[PROBLEM TO WORK ON]: Repeat the lines below word for word, leaving out the pictures.

(Data lines)
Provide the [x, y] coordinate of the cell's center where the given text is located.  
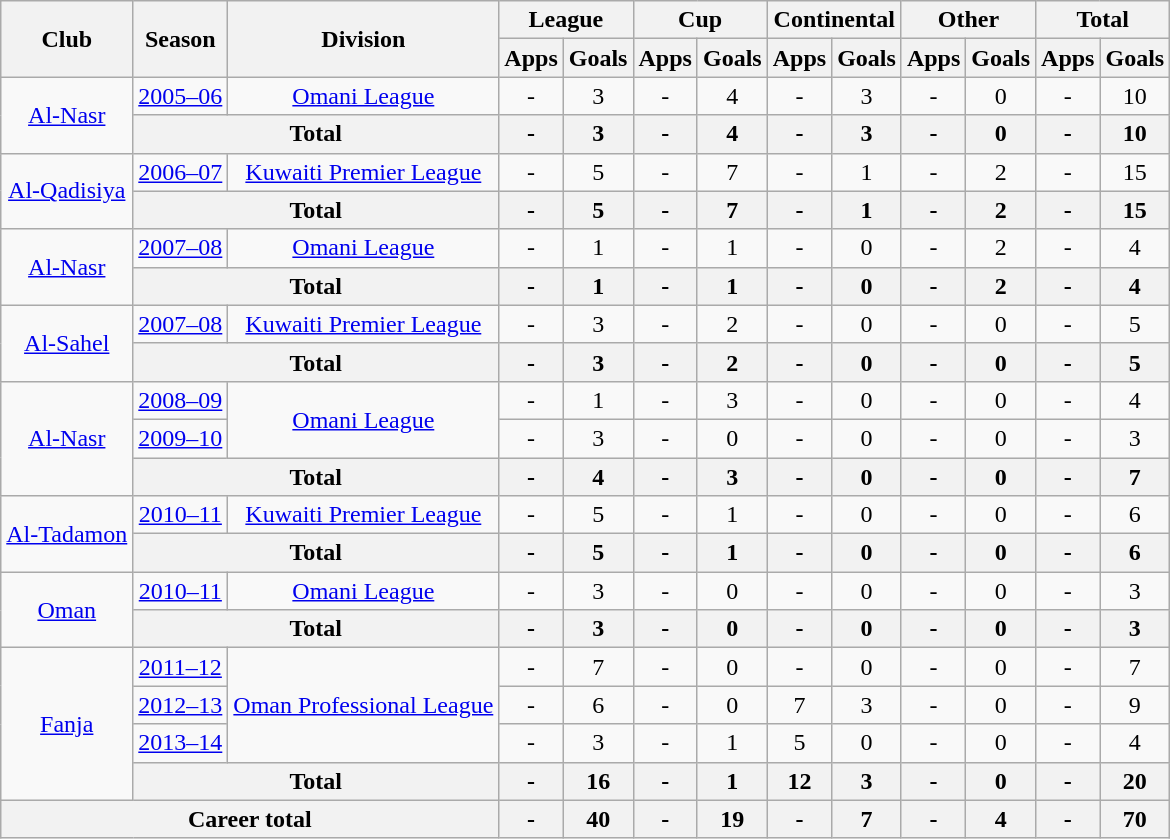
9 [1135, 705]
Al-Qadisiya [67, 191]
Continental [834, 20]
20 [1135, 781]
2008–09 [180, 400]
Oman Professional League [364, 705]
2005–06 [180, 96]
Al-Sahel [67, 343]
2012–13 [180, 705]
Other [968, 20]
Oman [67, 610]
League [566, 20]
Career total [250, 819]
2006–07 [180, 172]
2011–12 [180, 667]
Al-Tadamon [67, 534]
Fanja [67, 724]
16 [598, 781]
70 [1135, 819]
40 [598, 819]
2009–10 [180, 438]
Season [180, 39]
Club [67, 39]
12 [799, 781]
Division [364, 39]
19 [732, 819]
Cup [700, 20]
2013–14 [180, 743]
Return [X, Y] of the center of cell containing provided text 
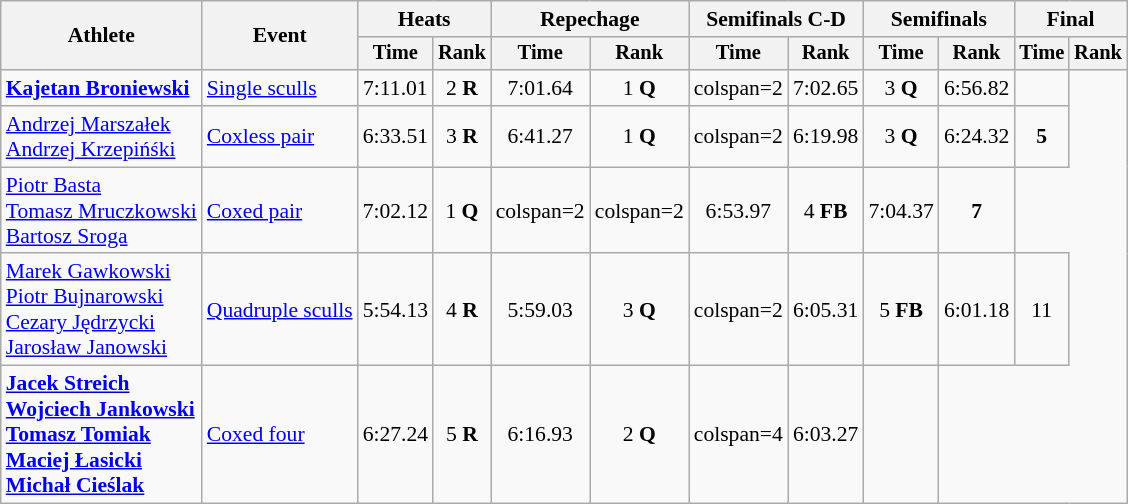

[ANSWER TO THE TASK]:
Provide the [x, y] coordinate of the cell's center where the given text is located.  
9 [1135, 705]
Al-Qadisiya [67, 191]
Continental [834, 20]
20 [1135, 781]
2008–09 [180, 400]
Oman Professional League [364, 705]
2005–06 [180, 96]
Al-Sahel [67, 343]
2012–13 [180, 705]
Other [968, 20]
Oman [67, 610]
League [566, 20]
Career total [250, 819]
2006–07 [180, 172]
2011–12 [180, 667]
Al-Tadamon [67, 534]
Fanja [67, 724]
16 [598, 781]
70 [1135, 819]
40 [598, 819]
2009–10 [180, 438]
Season [180, 39]
Club [67, 39]
12 [799, 781]
Division [364, 39]
19 [732, 819]
Cup [700, 20]
2013–14 [180, 743]
Return [X, Y] of the center of cell containing provided text 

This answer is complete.